• _Goal of the exercise_:
For the entries below, print exactly the lines between the line holding "building: [232,603,270,652] -> none" and the line holding "building: [289,259,435,455] -> none", inclusive, and nothing else.
--- Data for this task ---
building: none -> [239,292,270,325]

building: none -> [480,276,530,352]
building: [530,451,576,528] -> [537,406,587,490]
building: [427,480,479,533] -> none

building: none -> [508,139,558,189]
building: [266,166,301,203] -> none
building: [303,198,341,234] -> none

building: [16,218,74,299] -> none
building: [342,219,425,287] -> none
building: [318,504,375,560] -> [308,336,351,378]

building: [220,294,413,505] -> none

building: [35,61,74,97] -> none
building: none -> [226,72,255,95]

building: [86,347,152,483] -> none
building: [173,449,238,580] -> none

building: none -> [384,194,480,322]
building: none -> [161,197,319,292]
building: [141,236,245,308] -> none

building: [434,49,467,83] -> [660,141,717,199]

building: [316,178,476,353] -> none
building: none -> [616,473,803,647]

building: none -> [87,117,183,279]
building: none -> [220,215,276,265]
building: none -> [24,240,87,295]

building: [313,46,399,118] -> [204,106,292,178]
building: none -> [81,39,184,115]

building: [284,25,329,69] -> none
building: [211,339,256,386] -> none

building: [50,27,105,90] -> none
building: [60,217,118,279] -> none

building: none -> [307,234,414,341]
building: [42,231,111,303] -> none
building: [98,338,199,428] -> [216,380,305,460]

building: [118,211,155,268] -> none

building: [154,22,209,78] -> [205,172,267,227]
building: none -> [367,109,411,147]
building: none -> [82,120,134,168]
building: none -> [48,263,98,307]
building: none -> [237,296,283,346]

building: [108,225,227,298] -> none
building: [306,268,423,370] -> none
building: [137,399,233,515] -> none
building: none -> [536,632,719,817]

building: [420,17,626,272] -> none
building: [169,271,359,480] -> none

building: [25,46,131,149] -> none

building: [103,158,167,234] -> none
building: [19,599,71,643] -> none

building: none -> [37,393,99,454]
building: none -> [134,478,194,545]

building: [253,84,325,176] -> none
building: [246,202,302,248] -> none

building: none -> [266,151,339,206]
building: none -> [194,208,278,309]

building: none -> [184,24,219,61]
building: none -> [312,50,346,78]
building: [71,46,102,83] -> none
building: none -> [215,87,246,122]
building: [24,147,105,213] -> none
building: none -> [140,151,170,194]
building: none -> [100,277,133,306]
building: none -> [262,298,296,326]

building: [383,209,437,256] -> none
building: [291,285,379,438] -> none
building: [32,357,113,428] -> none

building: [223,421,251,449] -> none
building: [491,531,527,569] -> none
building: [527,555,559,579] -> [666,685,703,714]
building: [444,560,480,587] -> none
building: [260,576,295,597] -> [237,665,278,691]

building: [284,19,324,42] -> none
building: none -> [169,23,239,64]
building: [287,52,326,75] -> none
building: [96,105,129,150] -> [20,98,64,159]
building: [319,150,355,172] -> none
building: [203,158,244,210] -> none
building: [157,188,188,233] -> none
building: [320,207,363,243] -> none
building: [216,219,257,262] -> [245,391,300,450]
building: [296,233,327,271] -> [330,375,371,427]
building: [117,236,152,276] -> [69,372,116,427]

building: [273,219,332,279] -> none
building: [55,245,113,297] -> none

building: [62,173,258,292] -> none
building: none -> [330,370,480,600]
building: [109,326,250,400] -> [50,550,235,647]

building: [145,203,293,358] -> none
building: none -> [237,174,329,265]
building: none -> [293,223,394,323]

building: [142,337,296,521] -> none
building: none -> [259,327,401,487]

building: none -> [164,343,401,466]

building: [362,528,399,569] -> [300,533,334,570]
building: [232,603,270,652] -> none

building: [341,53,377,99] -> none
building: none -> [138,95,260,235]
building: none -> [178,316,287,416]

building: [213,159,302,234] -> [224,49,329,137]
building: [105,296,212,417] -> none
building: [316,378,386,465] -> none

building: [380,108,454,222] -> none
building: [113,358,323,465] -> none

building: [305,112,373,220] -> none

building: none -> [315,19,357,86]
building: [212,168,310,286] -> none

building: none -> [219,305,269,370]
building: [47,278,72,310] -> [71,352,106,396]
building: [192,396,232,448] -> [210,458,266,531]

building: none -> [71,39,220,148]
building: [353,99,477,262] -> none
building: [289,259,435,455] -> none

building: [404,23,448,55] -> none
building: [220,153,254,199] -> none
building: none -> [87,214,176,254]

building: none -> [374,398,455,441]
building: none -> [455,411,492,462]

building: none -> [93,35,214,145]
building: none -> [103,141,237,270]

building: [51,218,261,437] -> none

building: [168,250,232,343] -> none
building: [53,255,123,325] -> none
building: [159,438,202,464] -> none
---
• _Output for this exercise_:
building: [232,603,270,652] -> none

building: [341,53,377,99] -> none
building: none -> [138,95,260,235]
building: none -> [178,316,287,416]

building: [213,159,302,234] -> [224,49,329,137]
building: [105,296,212,417] -> none
building: [316,378,386,465] -> none

building: [380,108,454,222] -> none
building: [113,358,323,465] -> none

building: [305,112,373,220] -> none

building: none -> [315,19,357,86]
building: [212,168,310,286] -> none

building: none -> [219,305,269,370]
building: [47,278,72,310] -> [71,352,106,396]
building: [192,396,232,448] -> [210,458,266,531]

building: none -> [71,39,220,148]
building: [353,99,477,262] -> none
building: [289,259,435,455] -> none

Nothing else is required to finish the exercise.